▶ **EXERCISE DATA**
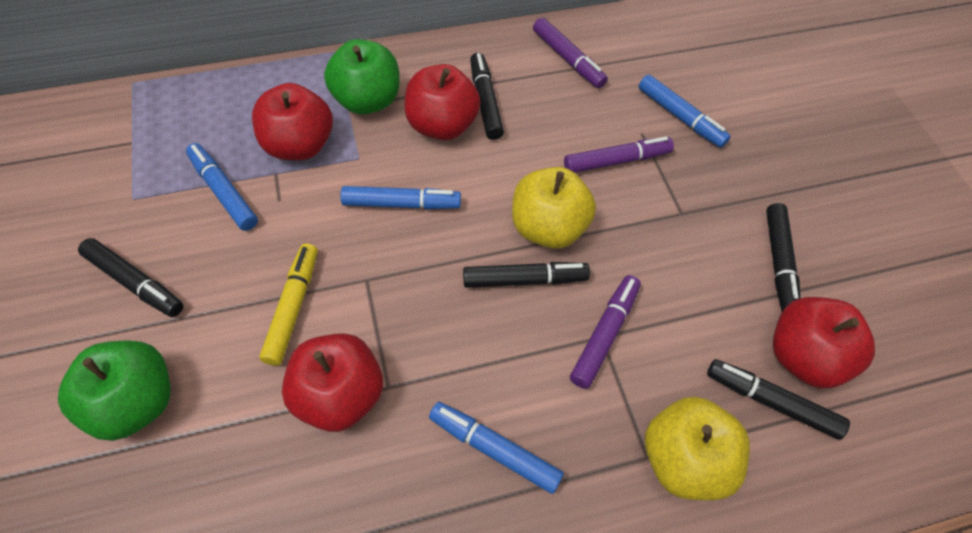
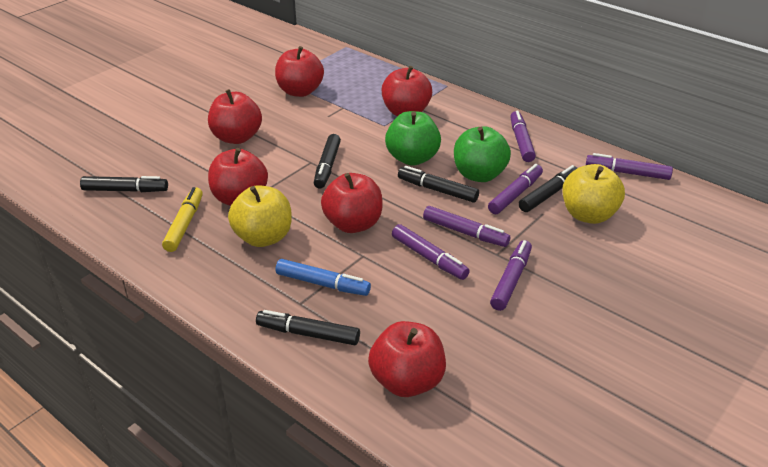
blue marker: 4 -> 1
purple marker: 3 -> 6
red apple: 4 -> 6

---

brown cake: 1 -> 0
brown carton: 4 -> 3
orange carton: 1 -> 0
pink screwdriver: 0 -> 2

▶ **YOUR INSTRUCTIONS**
What you return should be exactly the lines above, starting at the one with "brown cake: 1 -> 0" and ending at the one with "pink screwdriver: 0 -> 2", and nothing else.

▶ **ANSWER BOX**
brown cake: 1 -> 0
brown carton: 4 -> 3
orange carton: 1 -> 0
pink screwdriver: 0 -> 2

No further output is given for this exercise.